_TASK TO CARRY OUT_
Go through the material under this sentence. Return every line holding "toothbrush".

_RECORDS FOR THE EXERCISE_
= = = = = = =
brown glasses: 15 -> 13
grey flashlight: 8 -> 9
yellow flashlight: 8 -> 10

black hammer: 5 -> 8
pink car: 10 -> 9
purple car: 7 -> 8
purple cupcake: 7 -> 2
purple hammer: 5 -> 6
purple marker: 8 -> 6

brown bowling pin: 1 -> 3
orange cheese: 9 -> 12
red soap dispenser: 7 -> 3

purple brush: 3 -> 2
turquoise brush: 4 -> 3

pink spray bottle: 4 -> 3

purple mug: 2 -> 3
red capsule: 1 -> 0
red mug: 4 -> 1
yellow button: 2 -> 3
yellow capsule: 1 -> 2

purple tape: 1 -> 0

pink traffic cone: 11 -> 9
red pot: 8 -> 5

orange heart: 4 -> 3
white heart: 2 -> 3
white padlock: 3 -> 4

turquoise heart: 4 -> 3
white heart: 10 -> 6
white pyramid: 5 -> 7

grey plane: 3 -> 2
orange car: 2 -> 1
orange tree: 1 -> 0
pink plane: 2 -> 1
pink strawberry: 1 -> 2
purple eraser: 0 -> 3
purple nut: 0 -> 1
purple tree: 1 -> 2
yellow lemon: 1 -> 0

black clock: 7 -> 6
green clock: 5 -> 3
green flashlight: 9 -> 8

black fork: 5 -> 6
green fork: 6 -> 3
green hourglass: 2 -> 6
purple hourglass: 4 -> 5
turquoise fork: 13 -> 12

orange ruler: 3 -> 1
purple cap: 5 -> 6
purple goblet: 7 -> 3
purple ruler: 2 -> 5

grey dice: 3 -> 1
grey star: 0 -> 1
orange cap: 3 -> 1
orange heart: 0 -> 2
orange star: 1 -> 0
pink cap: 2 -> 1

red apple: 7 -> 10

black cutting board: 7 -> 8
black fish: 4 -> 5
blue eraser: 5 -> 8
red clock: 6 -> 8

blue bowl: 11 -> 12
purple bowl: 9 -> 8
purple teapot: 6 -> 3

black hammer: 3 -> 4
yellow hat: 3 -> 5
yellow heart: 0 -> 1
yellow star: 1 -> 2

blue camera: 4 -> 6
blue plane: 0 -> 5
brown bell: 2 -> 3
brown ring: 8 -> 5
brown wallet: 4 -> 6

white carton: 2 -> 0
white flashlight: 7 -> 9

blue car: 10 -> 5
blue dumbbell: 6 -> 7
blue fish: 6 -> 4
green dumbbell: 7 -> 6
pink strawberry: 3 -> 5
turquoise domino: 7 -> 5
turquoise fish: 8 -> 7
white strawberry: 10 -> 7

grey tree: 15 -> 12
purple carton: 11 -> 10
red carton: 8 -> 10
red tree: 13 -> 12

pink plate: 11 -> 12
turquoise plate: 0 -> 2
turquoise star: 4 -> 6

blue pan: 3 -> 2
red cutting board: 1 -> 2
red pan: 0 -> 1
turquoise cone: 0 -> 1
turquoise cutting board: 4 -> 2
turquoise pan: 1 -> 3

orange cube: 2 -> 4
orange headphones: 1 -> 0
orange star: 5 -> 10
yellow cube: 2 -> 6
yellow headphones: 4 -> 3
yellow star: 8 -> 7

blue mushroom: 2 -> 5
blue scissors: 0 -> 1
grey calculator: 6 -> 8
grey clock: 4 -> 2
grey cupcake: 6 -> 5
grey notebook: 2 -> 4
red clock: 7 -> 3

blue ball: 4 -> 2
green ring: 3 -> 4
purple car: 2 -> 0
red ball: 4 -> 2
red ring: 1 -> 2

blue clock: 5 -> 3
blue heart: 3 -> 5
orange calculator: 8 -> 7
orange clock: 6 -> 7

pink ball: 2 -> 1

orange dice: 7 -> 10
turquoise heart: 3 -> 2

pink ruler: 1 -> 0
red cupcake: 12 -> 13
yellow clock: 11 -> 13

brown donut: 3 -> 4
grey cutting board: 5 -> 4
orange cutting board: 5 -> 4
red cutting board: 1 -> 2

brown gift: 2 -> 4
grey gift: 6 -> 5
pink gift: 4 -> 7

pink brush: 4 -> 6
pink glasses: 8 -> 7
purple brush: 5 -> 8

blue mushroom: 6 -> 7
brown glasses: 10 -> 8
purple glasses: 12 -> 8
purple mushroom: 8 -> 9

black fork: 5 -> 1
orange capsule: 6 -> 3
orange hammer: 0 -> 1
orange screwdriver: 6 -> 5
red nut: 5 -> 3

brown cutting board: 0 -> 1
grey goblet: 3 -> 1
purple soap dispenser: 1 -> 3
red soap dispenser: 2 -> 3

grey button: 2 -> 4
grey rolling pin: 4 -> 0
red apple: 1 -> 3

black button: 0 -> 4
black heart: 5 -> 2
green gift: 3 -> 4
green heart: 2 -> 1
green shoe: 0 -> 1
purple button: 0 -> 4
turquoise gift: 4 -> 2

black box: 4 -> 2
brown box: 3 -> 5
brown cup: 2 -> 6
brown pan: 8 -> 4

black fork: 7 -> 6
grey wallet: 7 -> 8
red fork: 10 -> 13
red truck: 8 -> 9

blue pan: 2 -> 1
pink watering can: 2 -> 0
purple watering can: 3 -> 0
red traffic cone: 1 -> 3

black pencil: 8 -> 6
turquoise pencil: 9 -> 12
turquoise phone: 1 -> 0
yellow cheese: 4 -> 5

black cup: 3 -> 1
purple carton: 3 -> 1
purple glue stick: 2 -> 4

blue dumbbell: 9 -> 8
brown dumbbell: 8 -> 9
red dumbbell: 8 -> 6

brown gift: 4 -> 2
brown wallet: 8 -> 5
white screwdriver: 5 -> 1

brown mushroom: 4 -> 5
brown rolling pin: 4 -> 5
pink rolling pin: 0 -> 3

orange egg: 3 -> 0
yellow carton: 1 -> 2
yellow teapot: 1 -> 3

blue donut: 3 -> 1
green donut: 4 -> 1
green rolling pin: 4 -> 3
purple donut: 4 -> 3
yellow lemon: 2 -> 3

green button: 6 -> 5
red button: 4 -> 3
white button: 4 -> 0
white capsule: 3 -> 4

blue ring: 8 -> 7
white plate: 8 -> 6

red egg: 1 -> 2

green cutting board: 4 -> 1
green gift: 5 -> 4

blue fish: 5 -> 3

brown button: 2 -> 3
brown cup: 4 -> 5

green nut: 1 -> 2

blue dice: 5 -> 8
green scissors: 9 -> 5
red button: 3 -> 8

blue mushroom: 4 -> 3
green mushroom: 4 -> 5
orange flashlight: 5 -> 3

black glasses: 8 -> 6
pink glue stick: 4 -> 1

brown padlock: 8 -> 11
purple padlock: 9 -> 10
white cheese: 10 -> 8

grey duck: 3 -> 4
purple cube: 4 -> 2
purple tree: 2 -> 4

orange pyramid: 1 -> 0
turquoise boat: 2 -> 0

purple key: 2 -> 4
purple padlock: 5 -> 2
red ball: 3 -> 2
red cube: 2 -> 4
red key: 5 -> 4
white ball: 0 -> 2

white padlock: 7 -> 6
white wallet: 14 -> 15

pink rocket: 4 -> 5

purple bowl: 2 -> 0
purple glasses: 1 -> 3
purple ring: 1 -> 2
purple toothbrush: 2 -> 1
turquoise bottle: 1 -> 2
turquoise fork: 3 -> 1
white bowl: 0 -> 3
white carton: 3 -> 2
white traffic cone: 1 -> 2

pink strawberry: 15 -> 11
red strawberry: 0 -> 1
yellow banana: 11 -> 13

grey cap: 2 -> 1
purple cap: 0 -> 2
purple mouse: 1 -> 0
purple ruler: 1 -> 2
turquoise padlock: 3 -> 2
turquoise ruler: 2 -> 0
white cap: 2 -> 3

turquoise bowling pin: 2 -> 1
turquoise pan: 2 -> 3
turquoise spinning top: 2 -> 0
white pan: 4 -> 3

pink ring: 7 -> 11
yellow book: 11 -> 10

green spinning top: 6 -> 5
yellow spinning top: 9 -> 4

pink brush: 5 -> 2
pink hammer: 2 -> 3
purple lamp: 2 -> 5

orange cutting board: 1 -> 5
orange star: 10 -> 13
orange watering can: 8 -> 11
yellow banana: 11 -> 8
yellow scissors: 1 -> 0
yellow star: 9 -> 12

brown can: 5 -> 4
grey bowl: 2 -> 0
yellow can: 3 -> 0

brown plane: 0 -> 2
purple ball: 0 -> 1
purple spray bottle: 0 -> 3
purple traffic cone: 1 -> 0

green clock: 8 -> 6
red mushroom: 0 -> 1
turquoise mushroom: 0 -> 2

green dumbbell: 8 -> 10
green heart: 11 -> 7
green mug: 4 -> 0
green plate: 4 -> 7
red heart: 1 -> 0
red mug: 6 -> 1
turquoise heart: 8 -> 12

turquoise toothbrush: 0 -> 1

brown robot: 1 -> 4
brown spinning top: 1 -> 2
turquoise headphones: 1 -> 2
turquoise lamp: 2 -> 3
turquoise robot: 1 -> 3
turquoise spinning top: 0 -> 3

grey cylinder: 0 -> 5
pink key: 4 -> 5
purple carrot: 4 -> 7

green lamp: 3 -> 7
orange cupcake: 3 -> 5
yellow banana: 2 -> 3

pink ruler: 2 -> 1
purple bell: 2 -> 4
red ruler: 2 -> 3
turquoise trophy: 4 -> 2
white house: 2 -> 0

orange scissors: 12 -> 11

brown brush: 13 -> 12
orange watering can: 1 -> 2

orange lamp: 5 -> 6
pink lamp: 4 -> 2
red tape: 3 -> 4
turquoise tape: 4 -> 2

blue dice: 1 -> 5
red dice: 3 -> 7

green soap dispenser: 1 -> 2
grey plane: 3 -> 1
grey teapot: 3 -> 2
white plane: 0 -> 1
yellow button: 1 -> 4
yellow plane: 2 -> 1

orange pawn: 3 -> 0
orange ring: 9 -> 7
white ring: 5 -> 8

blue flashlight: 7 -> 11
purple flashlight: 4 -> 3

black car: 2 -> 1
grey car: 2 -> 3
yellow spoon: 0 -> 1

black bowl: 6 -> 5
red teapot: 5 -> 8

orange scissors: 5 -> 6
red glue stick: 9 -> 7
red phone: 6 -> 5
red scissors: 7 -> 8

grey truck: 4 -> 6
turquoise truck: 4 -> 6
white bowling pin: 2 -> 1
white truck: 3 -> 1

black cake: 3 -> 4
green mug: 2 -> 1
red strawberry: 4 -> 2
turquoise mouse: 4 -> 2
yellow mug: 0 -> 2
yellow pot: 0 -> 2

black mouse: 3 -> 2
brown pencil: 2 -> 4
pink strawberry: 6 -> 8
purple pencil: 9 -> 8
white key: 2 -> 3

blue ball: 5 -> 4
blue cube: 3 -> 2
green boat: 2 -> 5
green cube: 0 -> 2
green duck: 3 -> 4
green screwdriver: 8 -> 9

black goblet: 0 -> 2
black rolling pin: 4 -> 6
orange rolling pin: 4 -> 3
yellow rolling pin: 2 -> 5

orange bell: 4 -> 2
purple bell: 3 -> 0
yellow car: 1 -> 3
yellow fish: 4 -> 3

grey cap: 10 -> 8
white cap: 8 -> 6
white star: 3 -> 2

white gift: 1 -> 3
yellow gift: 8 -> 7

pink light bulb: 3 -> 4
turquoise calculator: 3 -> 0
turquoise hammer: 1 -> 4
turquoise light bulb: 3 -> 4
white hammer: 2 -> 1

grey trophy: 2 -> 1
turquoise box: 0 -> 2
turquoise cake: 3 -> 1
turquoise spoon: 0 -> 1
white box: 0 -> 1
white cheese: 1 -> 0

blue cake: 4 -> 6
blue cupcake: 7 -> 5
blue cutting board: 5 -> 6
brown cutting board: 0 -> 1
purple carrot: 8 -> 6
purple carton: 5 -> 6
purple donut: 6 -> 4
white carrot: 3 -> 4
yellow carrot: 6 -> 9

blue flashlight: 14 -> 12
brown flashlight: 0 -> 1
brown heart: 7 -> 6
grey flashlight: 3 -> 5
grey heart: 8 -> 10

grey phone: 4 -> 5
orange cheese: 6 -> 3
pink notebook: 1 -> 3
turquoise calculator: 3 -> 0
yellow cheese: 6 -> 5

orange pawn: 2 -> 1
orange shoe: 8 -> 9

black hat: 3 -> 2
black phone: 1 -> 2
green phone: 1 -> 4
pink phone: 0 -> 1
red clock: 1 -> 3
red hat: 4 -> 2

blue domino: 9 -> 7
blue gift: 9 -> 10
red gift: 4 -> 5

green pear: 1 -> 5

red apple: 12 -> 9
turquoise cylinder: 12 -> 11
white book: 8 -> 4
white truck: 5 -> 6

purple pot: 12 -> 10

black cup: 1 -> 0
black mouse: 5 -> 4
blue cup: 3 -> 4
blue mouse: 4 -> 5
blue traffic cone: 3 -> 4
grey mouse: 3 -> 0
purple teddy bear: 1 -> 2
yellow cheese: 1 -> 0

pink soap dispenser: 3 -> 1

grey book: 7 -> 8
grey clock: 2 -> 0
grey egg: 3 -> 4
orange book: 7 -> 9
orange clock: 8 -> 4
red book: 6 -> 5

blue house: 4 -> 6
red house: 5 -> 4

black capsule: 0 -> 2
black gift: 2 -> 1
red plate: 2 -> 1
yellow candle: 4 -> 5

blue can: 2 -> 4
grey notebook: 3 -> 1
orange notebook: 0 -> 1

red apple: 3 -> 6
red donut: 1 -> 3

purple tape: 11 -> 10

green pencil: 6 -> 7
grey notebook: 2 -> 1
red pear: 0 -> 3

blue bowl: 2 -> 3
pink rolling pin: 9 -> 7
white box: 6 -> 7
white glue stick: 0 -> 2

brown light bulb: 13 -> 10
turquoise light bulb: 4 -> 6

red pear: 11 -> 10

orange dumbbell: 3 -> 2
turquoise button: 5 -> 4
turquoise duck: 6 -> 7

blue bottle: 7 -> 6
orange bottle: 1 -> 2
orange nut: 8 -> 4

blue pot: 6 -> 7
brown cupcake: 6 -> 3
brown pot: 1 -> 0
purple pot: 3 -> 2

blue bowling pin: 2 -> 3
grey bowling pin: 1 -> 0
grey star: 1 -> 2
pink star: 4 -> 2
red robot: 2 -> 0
= = = = = = =
_OUTPUT FOR THIS TASK_
purple toothbrush: 2 -> 1
turquoise toothbrush: 0 -> 1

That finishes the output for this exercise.